> Problem to work on:
Please set down every entry again exactly as it stands, without the pictures.

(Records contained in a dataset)
────────

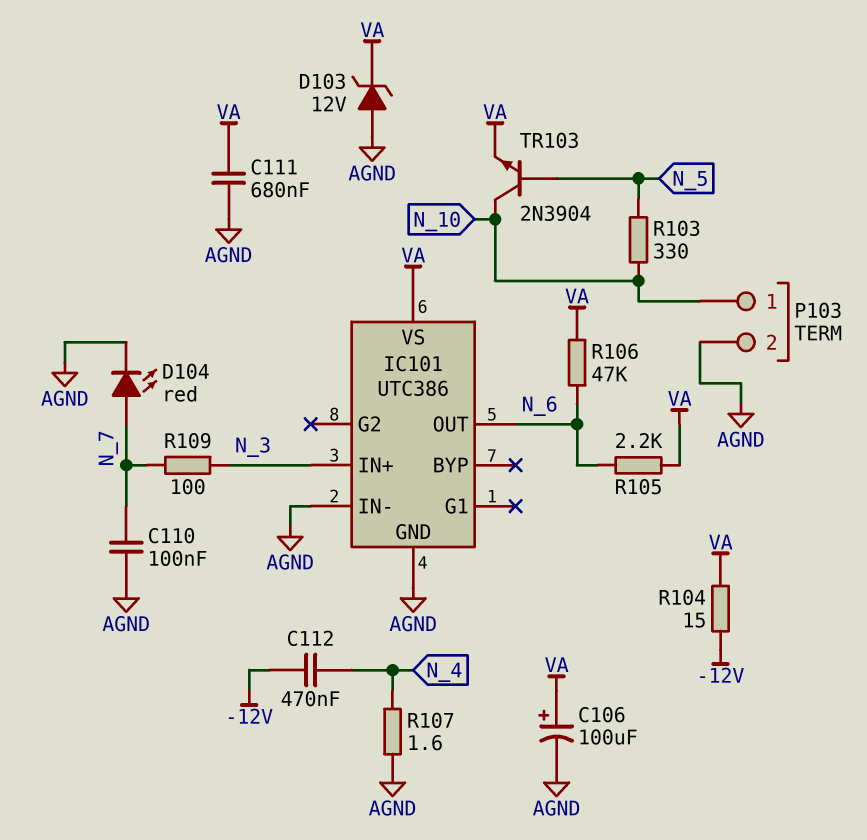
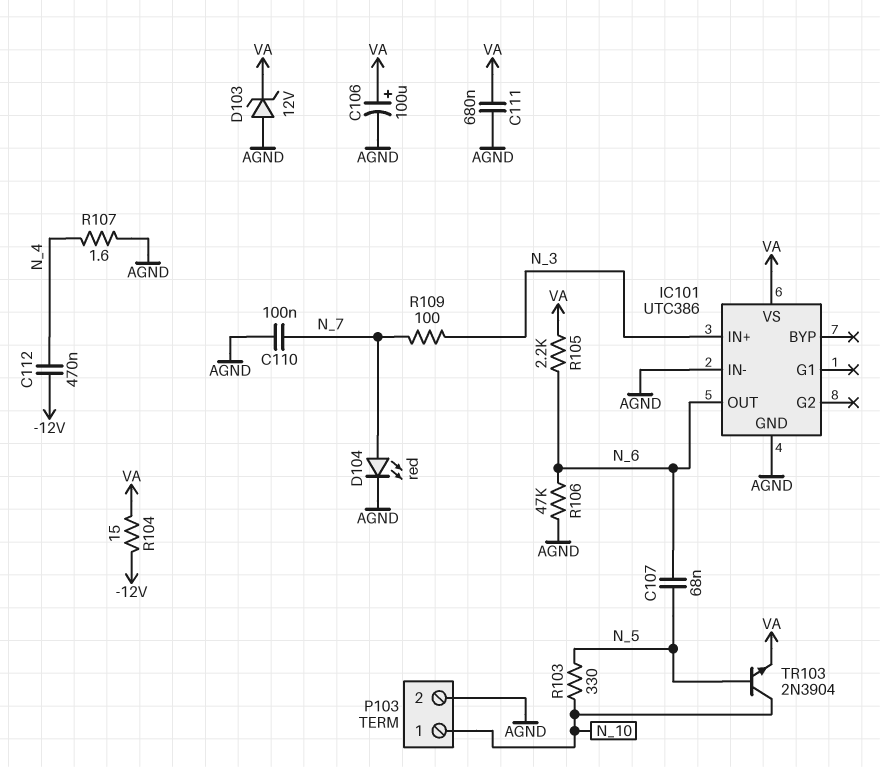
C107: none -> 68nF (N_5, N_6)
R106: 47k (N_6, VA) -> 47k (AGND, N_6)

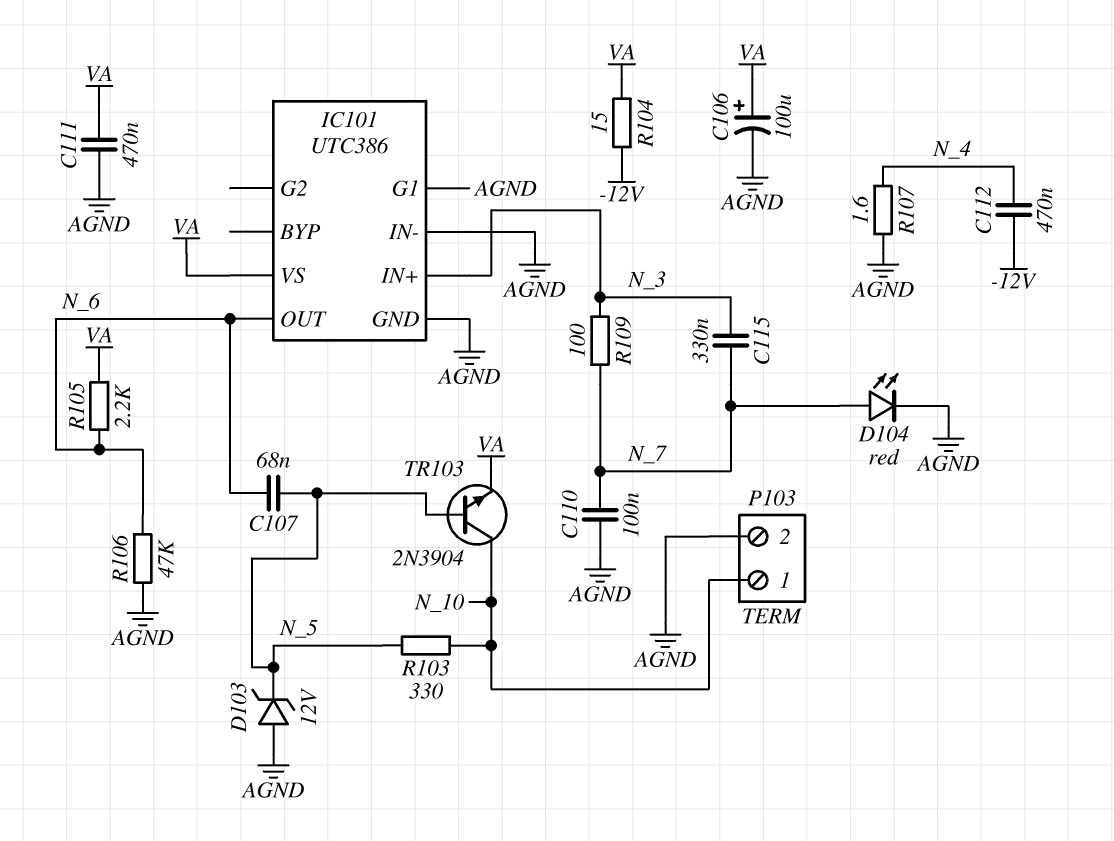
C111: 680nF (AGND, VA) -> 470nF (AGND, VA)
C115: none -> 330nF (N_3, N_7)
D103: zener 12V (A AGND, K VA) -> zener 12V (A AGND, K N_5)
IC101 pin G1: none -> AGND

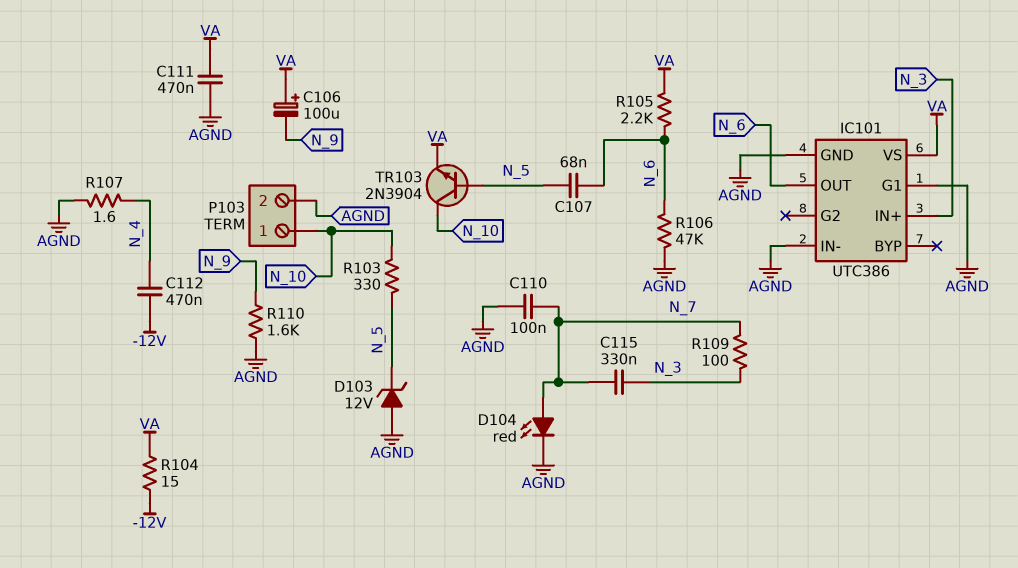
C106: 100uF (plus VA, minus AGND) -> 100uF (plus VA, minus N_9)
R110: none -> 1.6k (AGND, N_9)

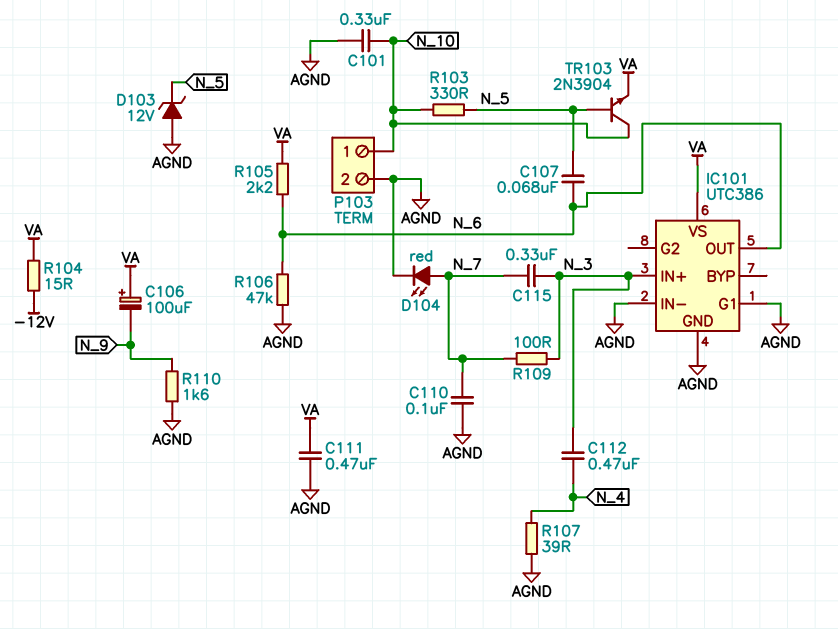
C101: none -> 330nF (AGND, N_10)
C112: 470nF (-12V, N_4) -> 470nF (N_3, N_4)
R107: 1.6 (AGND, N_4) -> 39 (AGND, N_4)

────────

> Exercise output:
C107: none -> 68nF (N_5, N_6)
R106: 47k (N_6, VA) -> 47k (AGND, N_6)

C111: 680nF (AGND, VA) -> 470nF (AGND, VA)
C115: none -> 330nF (N_3, N_7)
D103: zener 12V (A AGND, K VA) -> zener 12V (A AGND, K N_5)
IC101 pin G1: none -> AGND

C106: 100uF (plus VA, minus AGND) -> 100uF (plus VA, minus N_9)
R110: none -> 1.6k (AGND, N_9)

C101: none -> 330nF (AGND, N_10)
C112: 470nF (-12V, N_4) -> 470nF (N_3, N_4)
R107: 1.6 (AGND, N_4) -> 39 (AGND, N_4)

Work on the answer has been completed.